··· RECORDED DATA ···

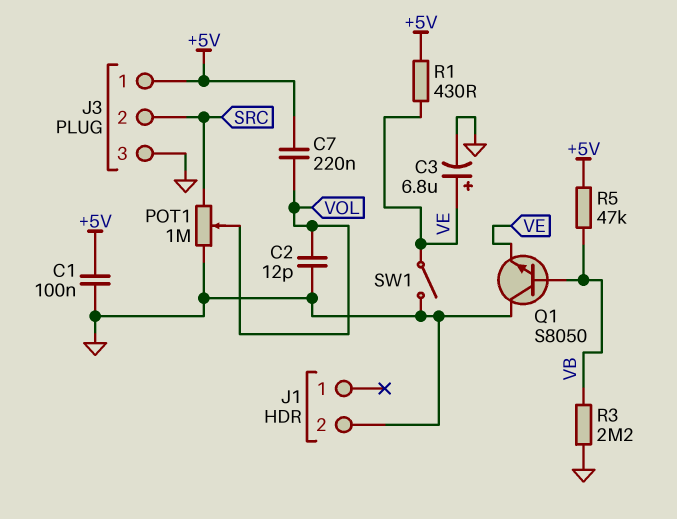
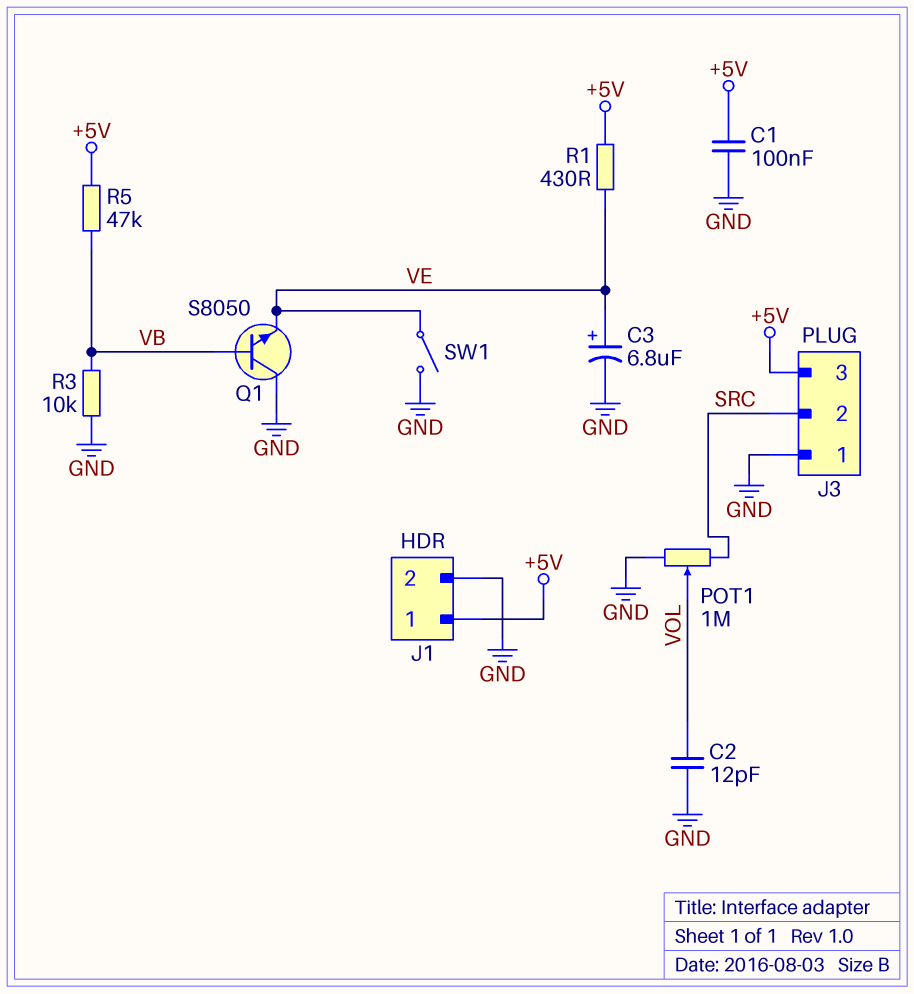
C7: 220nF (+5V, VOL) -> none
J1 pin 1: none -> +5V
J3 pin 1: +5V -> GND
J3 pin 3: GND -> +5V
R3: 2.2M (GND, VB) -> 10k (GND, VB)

···

Repeat every line above exactly, but omit all images.

EXERCISE RESULT
C7: 220nF (+5V, VOL) -> none
J1 pin 1: none -> +5V
J3 pin 1: +5V -> GND
J3 pin 3: GND -> +5V
R3: 2.2M (GND, VB) -> 10k (GND, VB)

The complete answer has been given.